[Structured diff data]
- - -

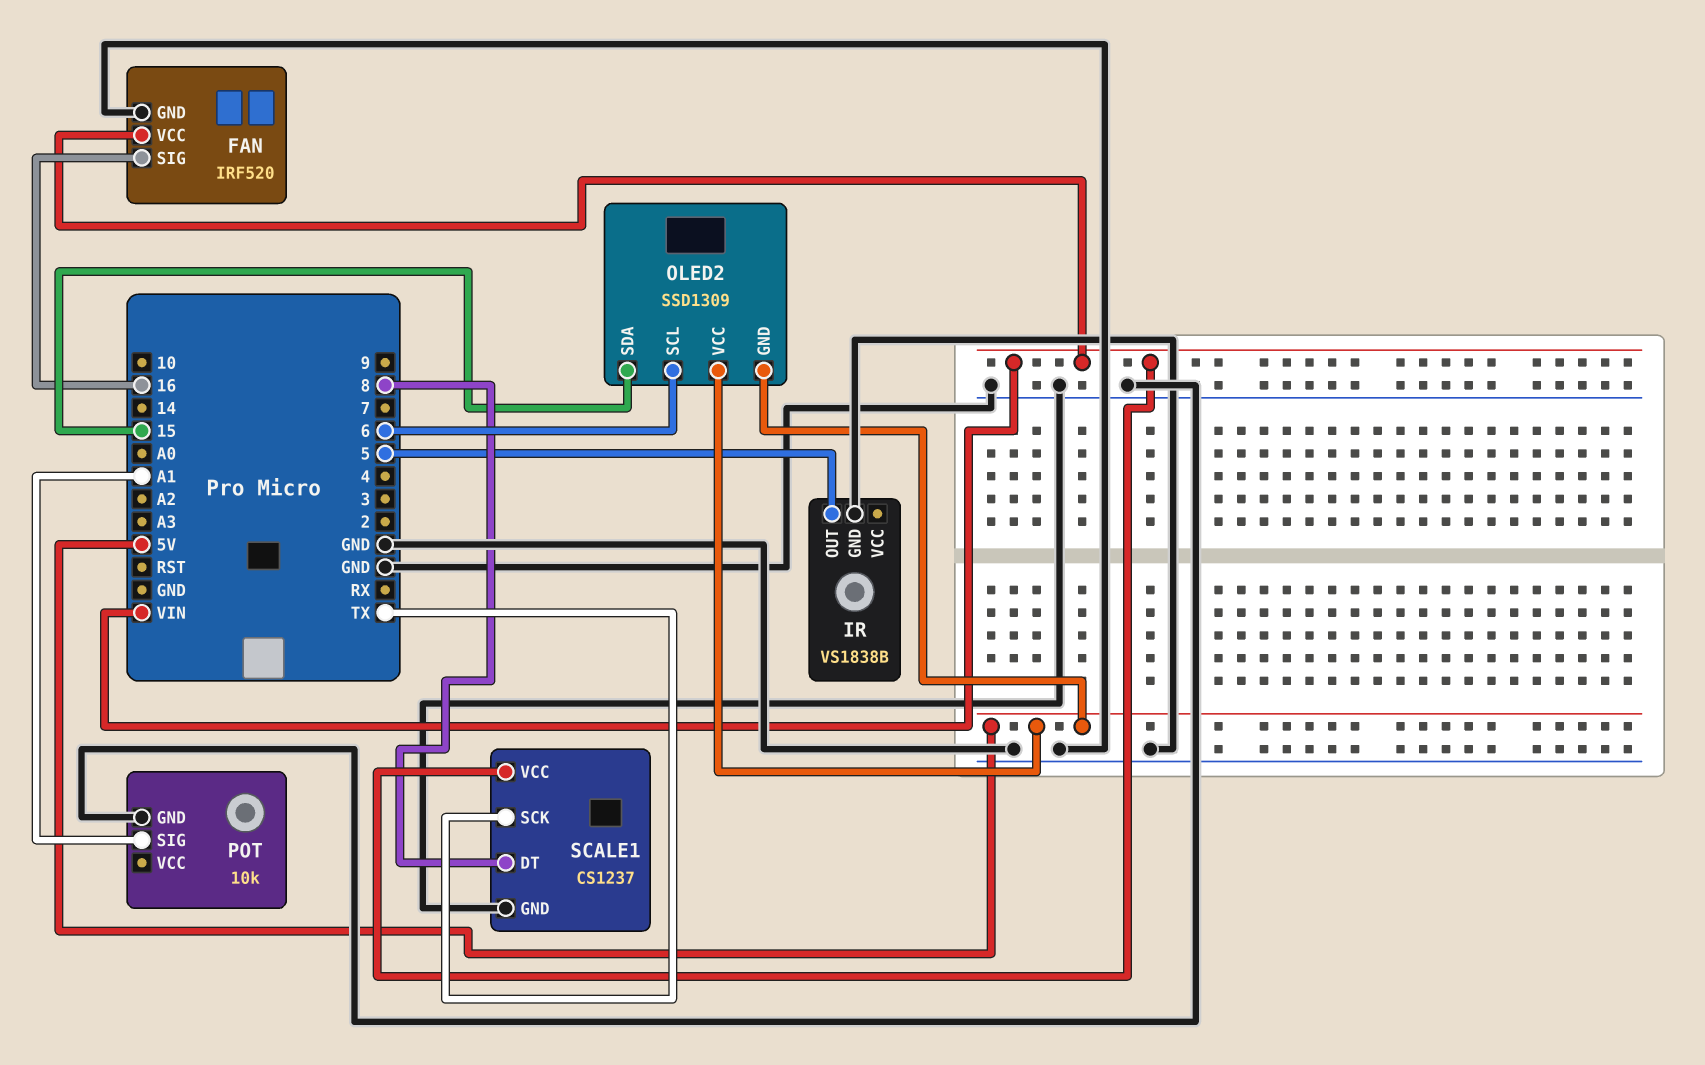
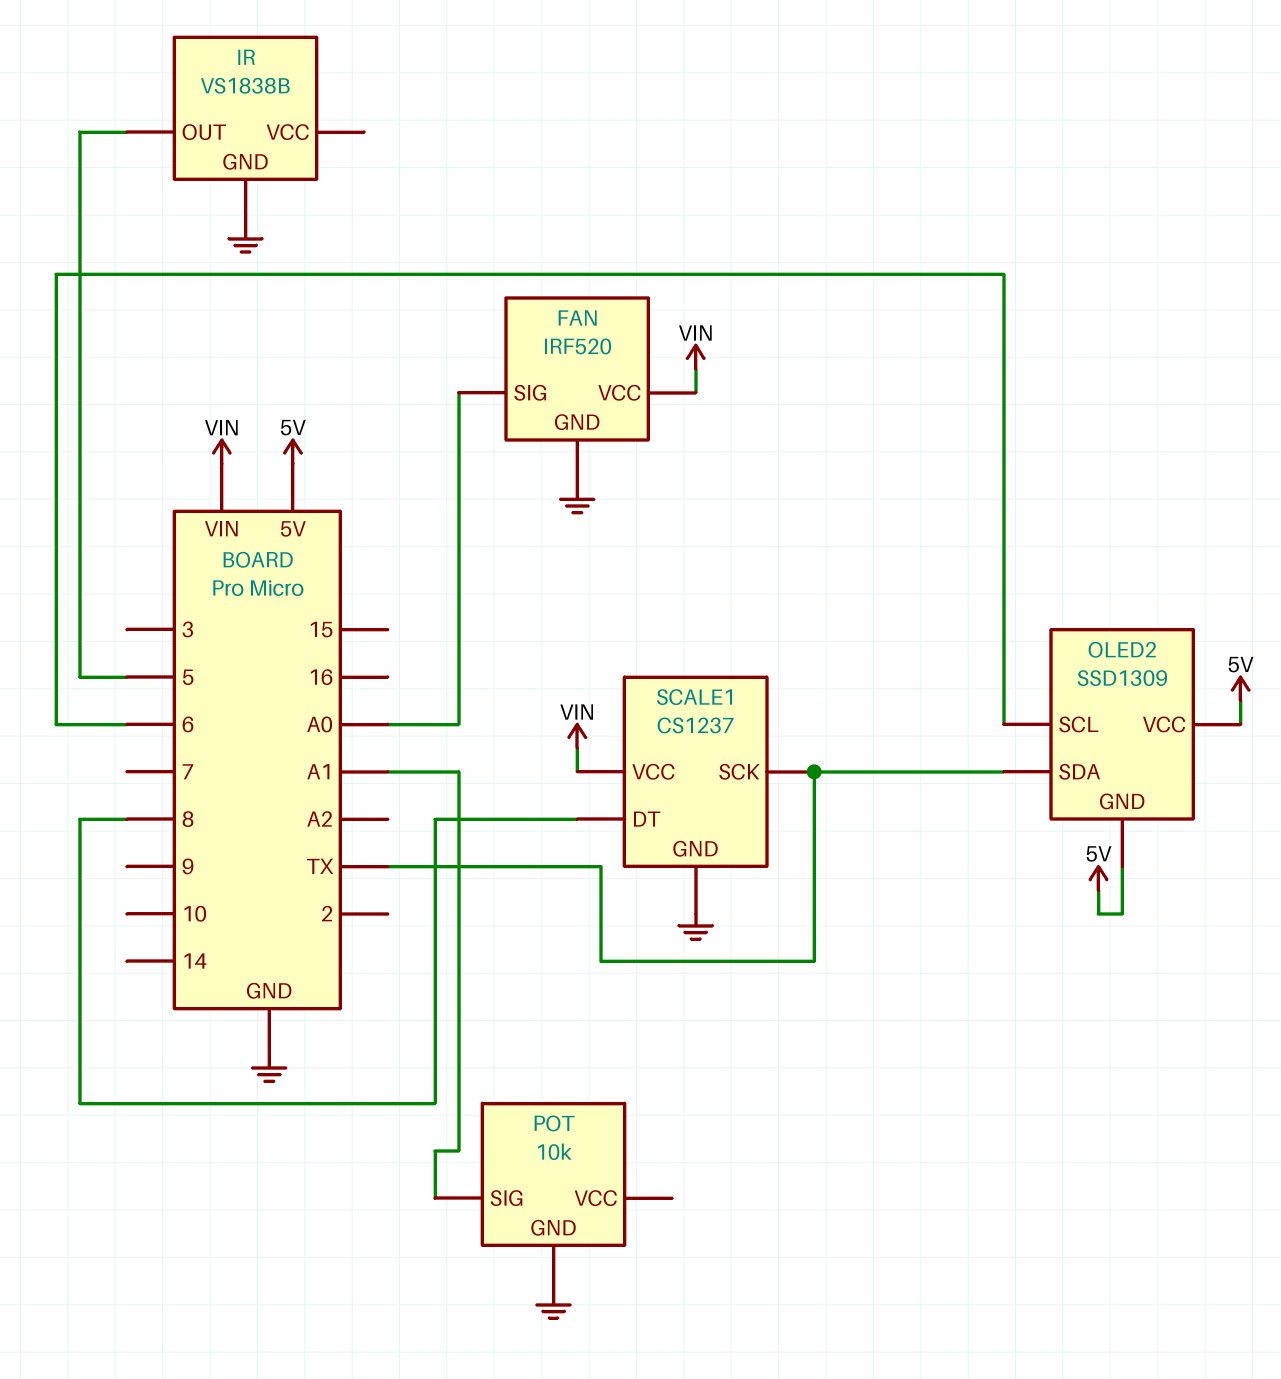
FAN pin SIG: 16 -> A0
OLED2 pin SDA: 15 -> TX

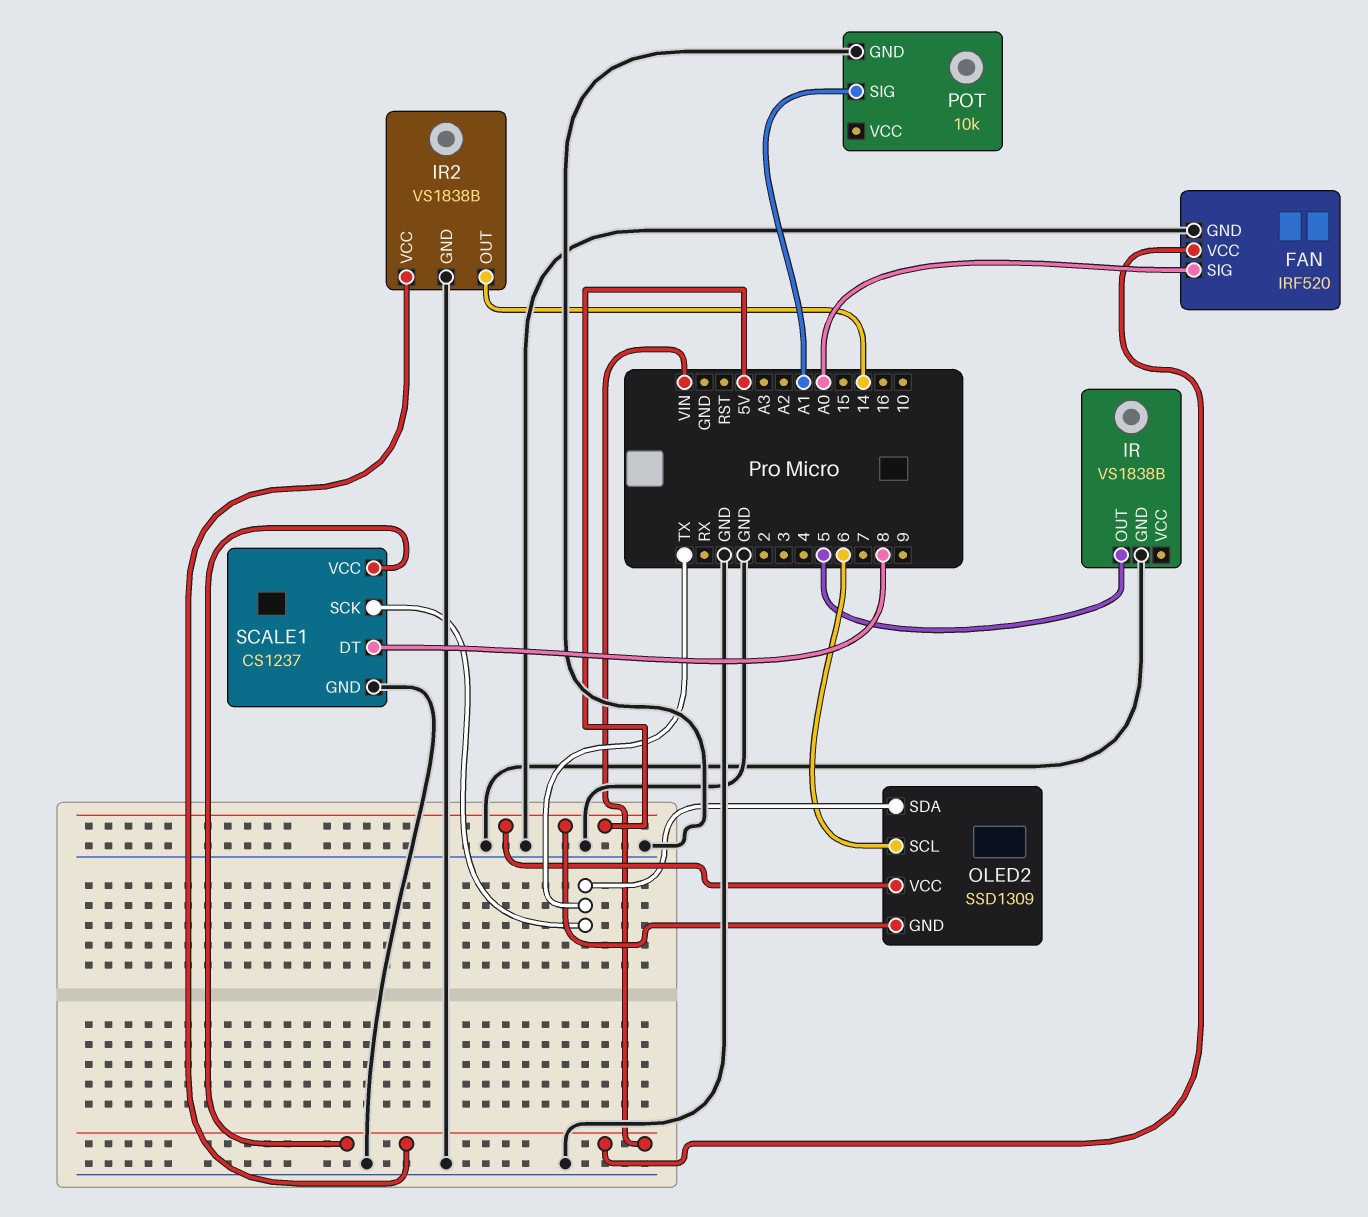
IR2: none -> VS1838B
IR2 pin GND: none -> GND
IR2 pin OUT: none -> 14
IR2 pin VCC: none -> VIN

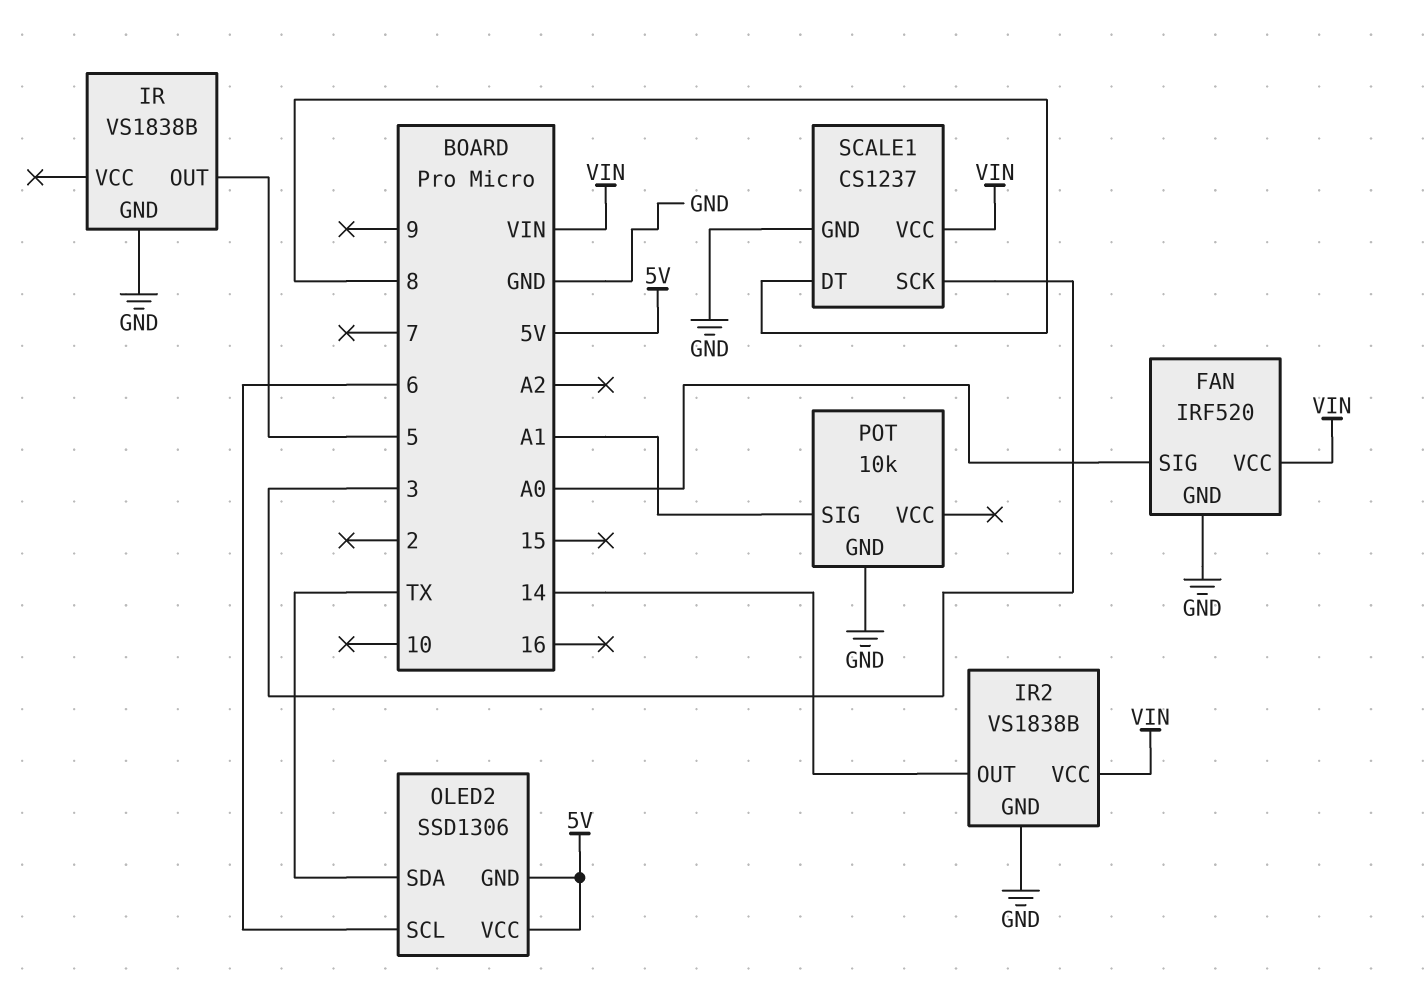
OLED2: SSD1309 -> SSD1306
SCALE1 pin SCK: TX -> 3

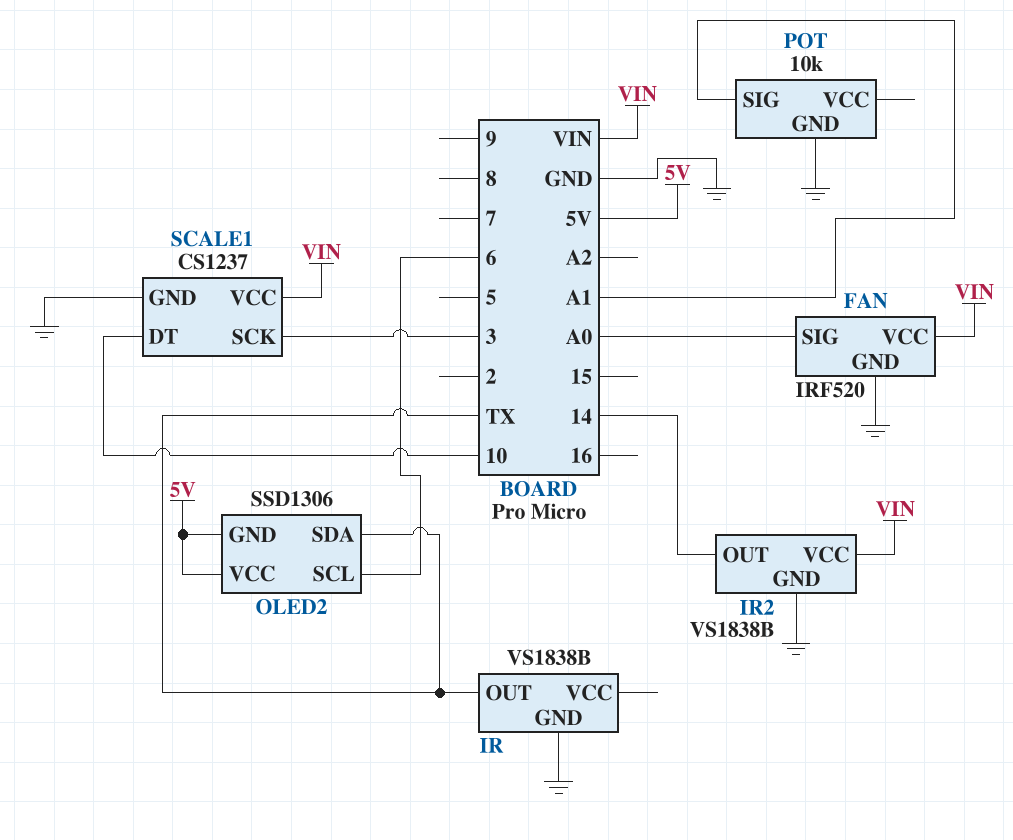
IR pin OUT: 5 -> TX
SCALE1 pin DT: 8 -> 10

- - -

*What you need to do*. Gather from the records above every line containing the string "none".

*Exercise output*.
IR2: none -> VS1838B
IR2 pin GND: none -> GND
IR2 pin OUT: none -> 14
IR2 pin VCC: none -> VIN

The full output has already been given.